◆ Provided data
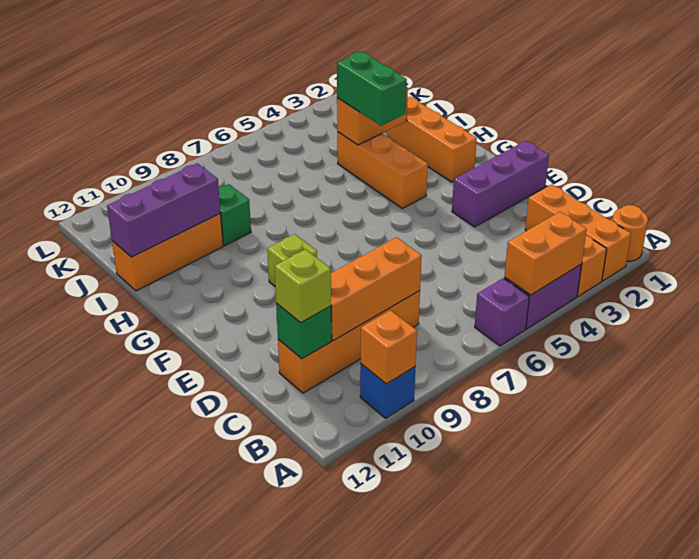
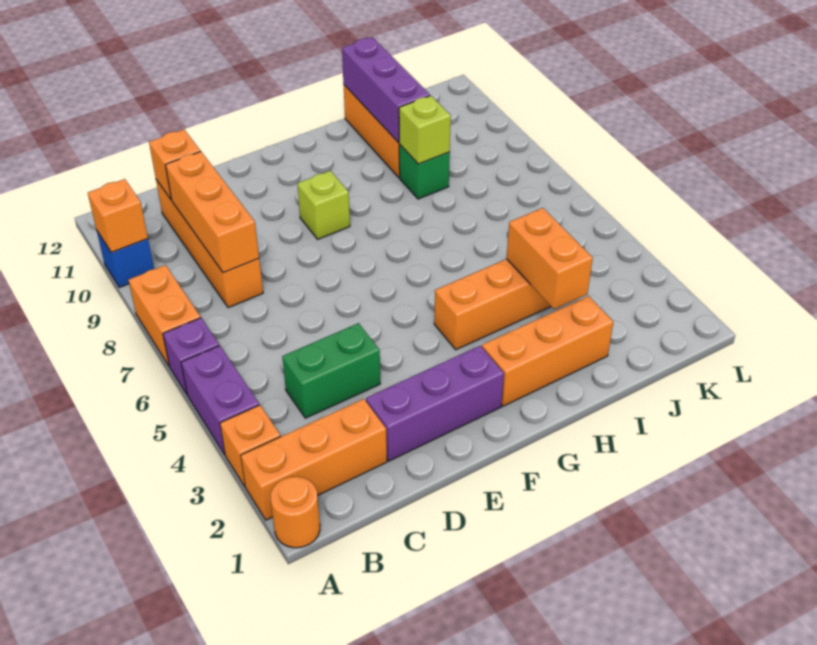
orange brick A4:A5 level 2 -> orange brick A7:A8 level 1
green brick C11 level 2 -> orange brick C11 level 2
lime brick C11 level 3 -> lime brick I9 level 2
purple brick E1:E3 level 1 -> purple brick D2:F2 level 1
green brick H4:I4 level 3 -> green brick C4:D4 level 1

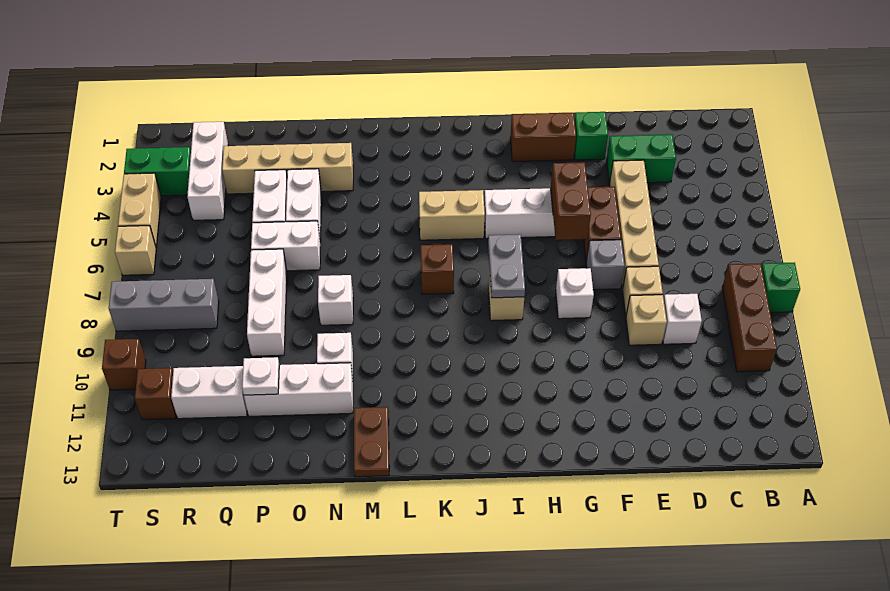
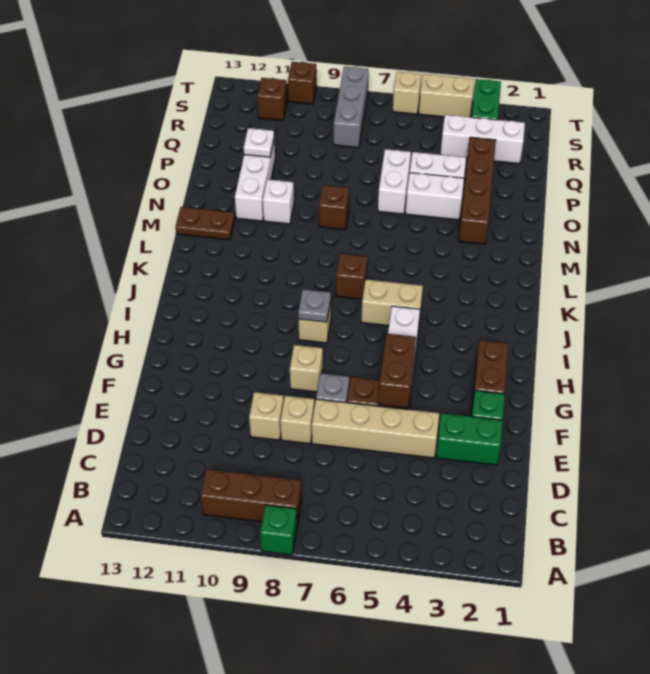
green brick D3:E3 level 1 -> green brick E2:E3 level 1
white brick D9 level 1 -> none
brown brick G5:G6 level 2 -> brown brick F5:G5 level 2
white brick G8 level 1 -> tan brick G8 level 1
grey plate I7:I8 level 2 -> grey plate I8 level 2
tan brick J5:K5 level 1 -> tan brick J5:J6 level 1
tan brick N3:Q3 level 1 -> brown brick N3:Q3 level 1
white brick N8 level 1 -> brown brick N8 level 1
white brick P7:P9 level 1 -> none
white brick Q11:R11 level 1 -> none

◆ Problem statement
Please retype the whole listing above exactly, without any of its images.

◆ Expected answer
orange brick A4:A5 level 2 -> orange brick A7:A8 level 1
green brick C11 level 2 -> orange brick C11 level 2
lime brick C11 level 3 -> lime brick I9 level 2
purple brick E1:E3 level 1 -> purple brick D2:F2 level 1
green brick H4:I4 level 3 -> green brick C4:D4 level 1

green brick D3:E3 level 1 -> green brick E2:E3 level 1
white brick D9 level 1 -> none
brown brick G5:G6 level 2 -> brown brick F5:G5 level 2
white brick G8 level 1 -> tan brick G8 level 1
grey plate I7:I8 level 2 -> grey plate I8 level 2
tan brick J5:K5 level 1 -> tan brick J5:J6 level 1
tan brick N3:Q3 level 1 -> brown brick N3:Q3 level 1
white brick N8 level 1 -> brown brick N8 level 1
white brick P7:P9 level 1 -> none
white brick Q11:R11 level 1 -> none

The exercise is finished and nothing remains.